▶ **WHAT TO WORK ON**: From the listing below, pull out every line where the string "moved" appears.
========================================
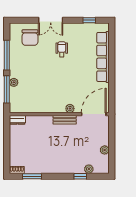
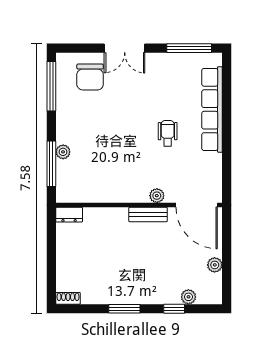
window: (89, 20) -> (189, 48), width x2.17
wheelchair: (62, 49) -> (168, 133), moved
window: (7, 55) -> (51, 86), moved
door: (94, 114) -> (197, 205), swing flipped
window: (32, 176) -> (124, 309), moved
========================================
▶ **SOLUTION**:
wheelchair: (62, 49) -> (168, 133), moved
window: (7, 55) -> (51, 86), moved
window: (32, 176) -> (124, 309), moved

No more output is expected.